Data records
=== Section Start ===

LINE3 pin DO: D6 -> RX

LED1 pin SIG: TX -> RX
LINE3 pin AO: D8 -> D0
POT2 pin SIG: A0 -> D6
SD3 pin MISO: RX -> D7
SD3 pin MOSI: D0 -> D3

=== Section End ===
=== Section Start ===

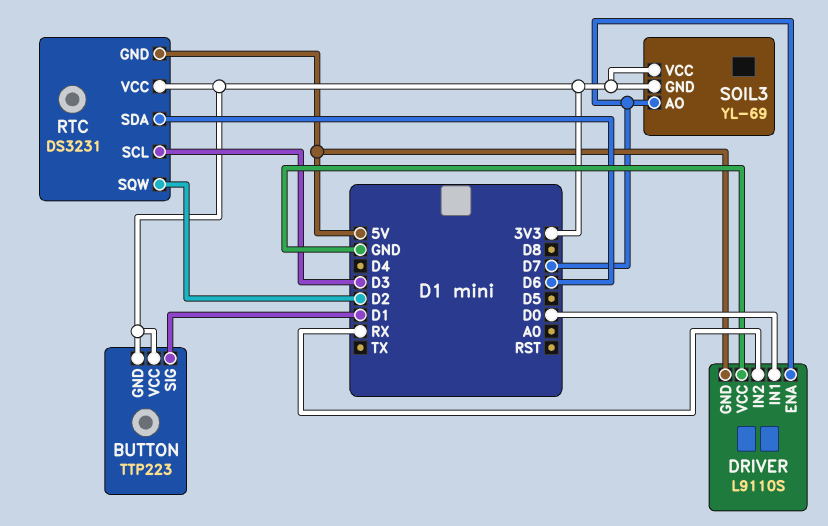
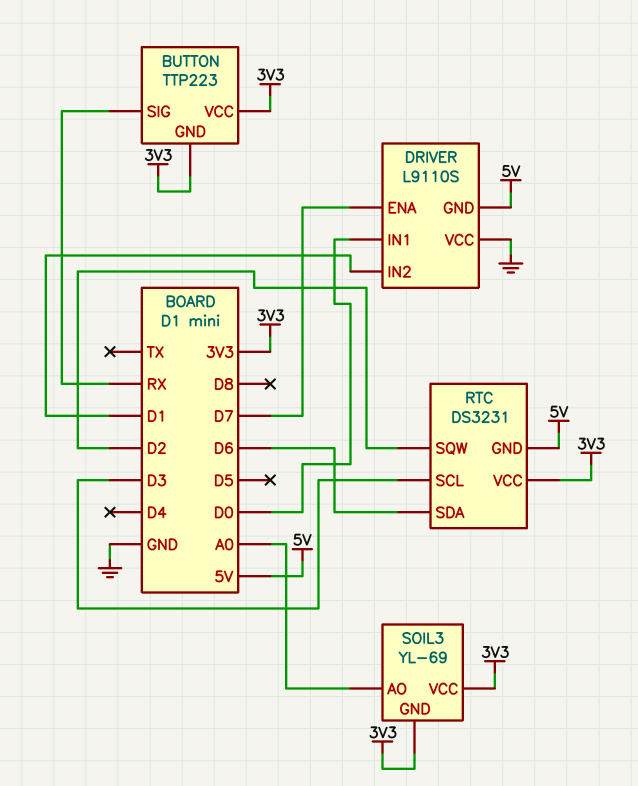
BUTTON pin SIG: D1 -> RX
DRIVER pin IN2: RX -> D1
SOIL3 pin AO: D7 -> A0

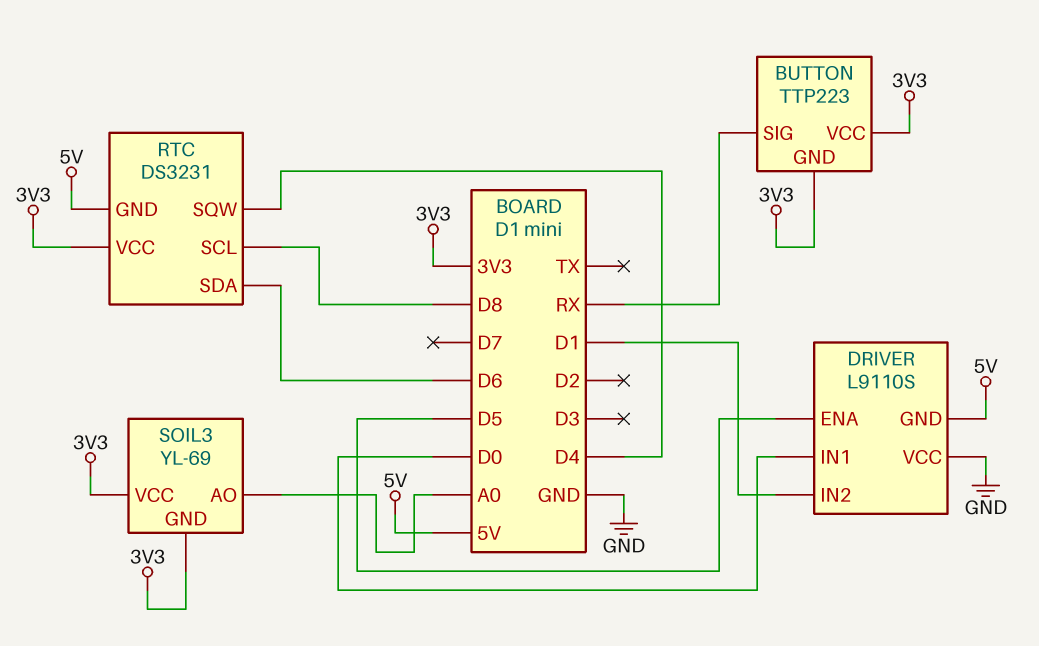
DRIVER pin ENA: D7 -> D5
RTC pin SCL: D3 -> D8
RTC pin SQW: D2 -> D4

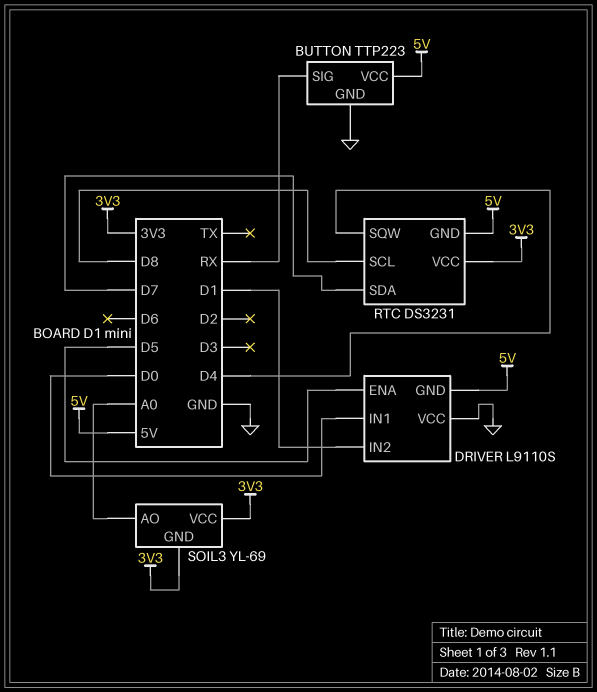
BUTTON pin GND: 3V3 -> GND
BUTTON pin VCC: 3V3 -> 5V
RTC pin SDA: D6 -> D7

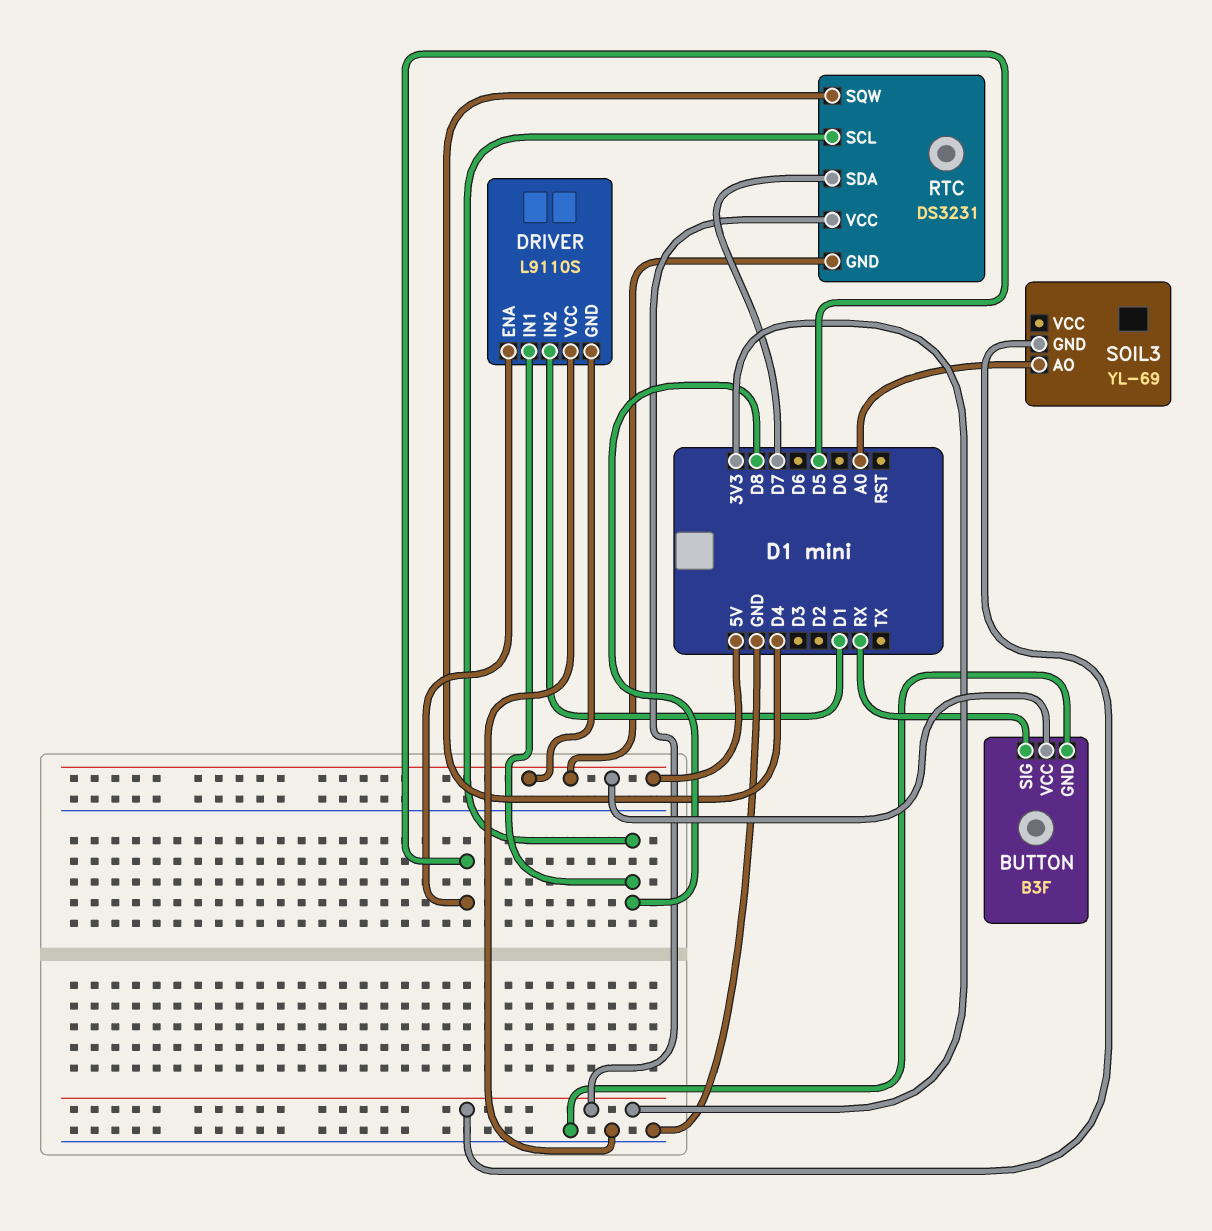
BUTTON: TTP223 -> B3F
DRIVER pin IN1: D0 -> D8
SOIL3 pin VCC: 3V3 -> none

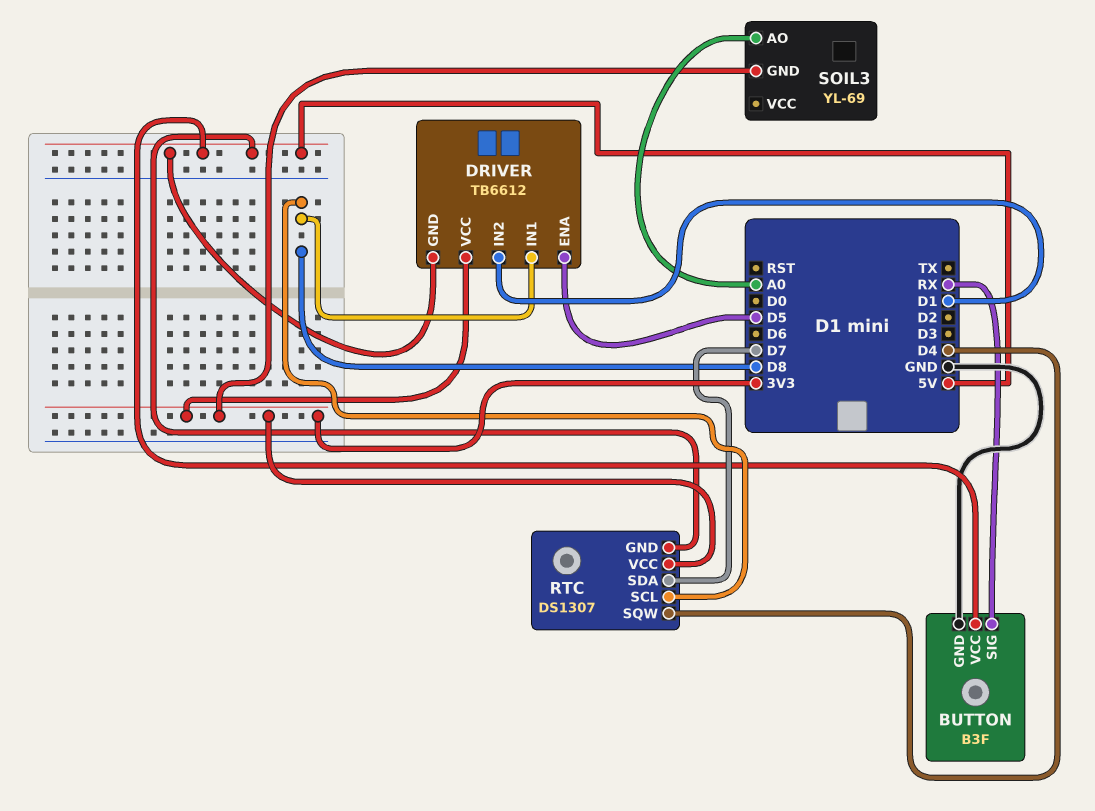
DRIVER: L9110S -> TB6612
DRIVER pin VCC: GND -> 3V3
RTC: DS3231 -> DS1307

=== Section End ===

* [ACTION ITEM] Your reply should hold nothing but the lines above, from the one containing "SOIL3 pin AO: D7 -> A0" to the one containing "RTC: DS3231 -> DS1307", reproduced exactly minus the pictures.

* [OUTPUT BELOW]
SOIL3 pin AO: D7 -> A0

DRIVER pin ENA: D7 -> D5
RTC pin SCL: D3 -> D8
RTC pin SQW: D2 -> D4

BUTTON pin GND: 3V3 -> GND
BUTTON pin VCC: 3V3 -> 5V
RTC pin SDA: D6 -> D7

BUTTON: TTP223 -> B3F
DRIVER pin IN1: D0 -> D8
SOIL3 pin VCC: 3V3 -> none

DRIVER: L9110S -> TB6612
DRIVER pin VCC: GND -> 3V3
RTC: DS3231 -> DS1307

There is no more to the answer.